To do
For the records that follow, please set down exactly the lines between the one holding "orange triangle: (129, 280)" and the one holding "cyan star: (280, 319) -> (316, 400), moved", inclusive, and only those.

Data
+-------+
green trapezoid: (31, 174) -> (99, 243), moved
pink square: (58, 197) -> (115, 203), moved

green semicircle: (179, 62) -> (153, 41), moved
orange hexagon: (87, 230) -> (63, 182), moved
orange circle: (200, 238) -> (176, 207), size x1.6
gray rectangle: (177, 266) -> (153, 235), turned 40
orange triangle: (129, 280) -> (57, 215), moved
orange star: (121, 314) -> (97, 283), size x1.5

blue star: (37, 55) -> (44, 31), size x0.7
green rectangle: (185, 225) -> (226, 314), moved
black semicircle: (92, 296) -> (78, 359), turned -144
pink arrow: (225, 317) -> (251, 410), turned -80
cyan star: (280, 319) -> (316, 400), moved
+-------+
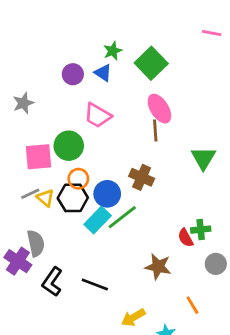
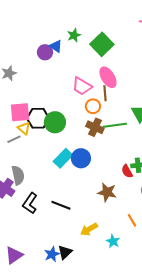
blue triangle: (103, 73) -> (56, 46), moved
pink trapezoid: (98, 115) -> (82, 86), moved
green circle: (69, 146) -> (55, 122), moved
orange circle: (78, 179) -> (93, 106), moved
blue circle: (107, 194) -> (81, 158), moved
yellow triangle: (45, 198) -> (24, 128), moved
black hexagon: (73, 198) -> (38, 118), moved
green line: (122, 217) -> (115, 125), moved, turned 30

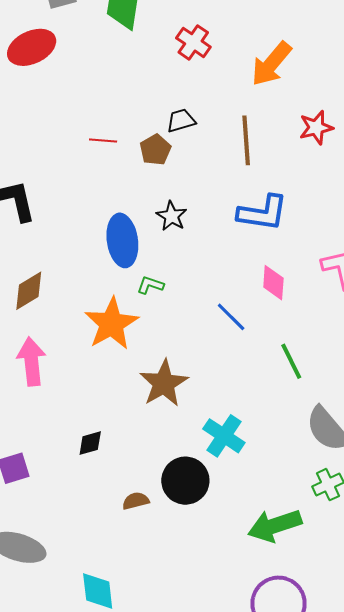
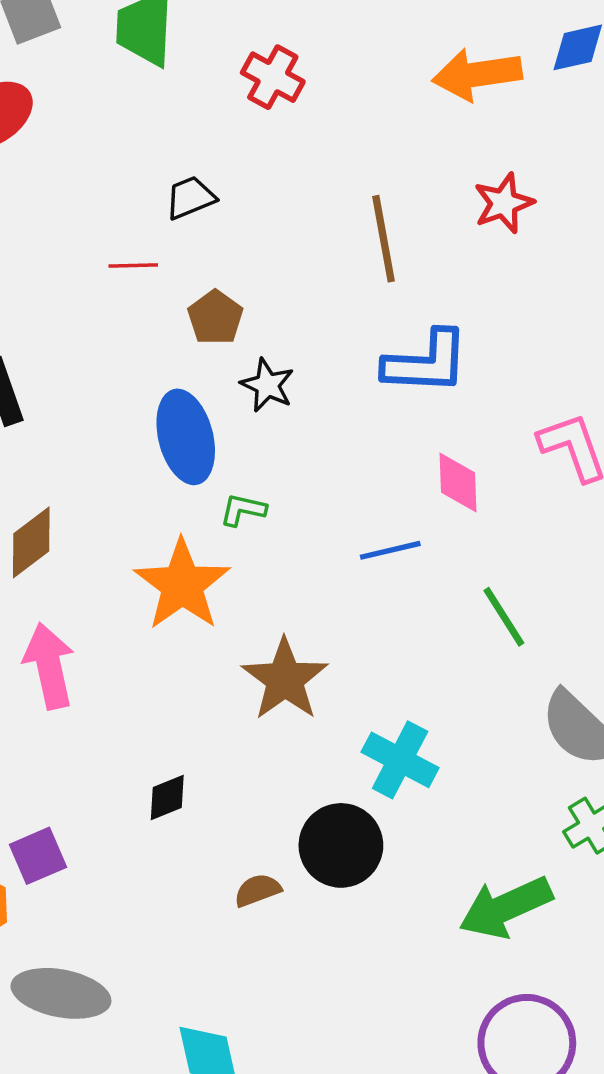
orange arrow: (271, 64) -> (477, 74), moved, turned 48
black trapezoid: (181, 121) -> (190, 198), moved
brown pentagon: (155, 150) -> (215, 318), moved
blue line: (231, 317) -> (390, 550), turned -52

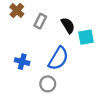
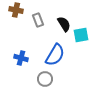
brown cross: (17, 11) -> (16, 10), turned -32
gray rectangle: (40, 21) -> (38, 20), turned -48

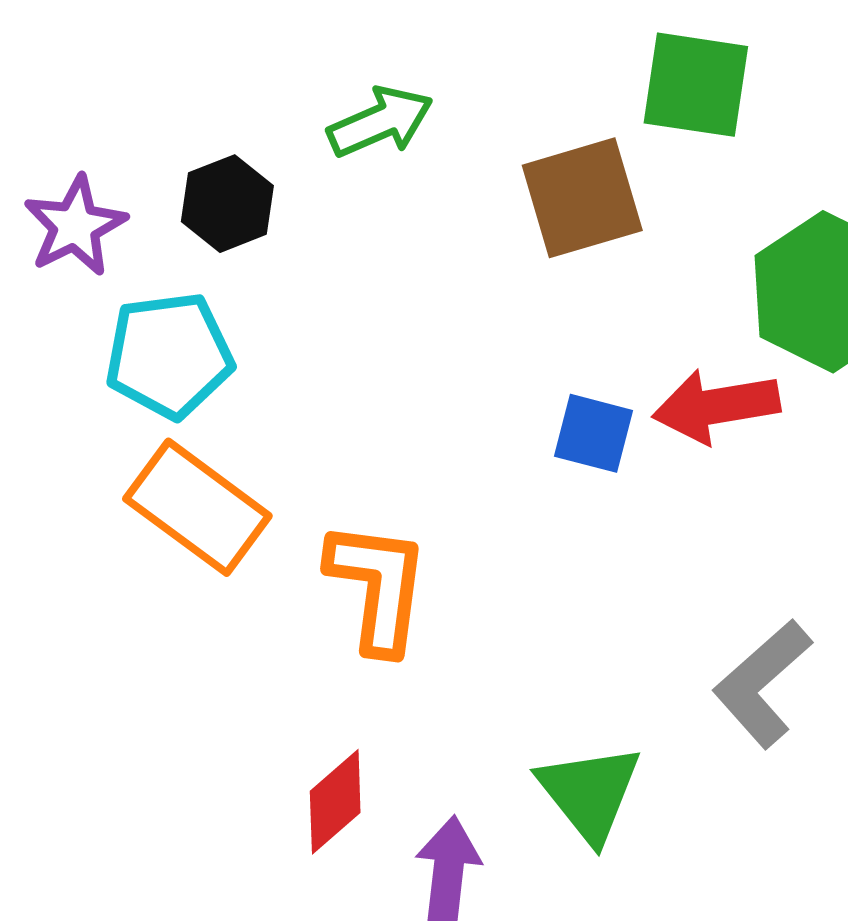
+-------+
The completed task
orange triangle: (129, 280) -> (57, 215), moved
orange star: (121, 314) -> (97, 283), size x1.5

blue star: (37, 55) -> (44, 31), size x0.7
green rectangle: (185, 225) -> (226, 314), moved
black semicircle: (92, 296) -> (78, 359), turned -144
pink arrow: (225, 317) -> (251, 410), turned -80
cyan star: (280, 319) -> (316, 400), moved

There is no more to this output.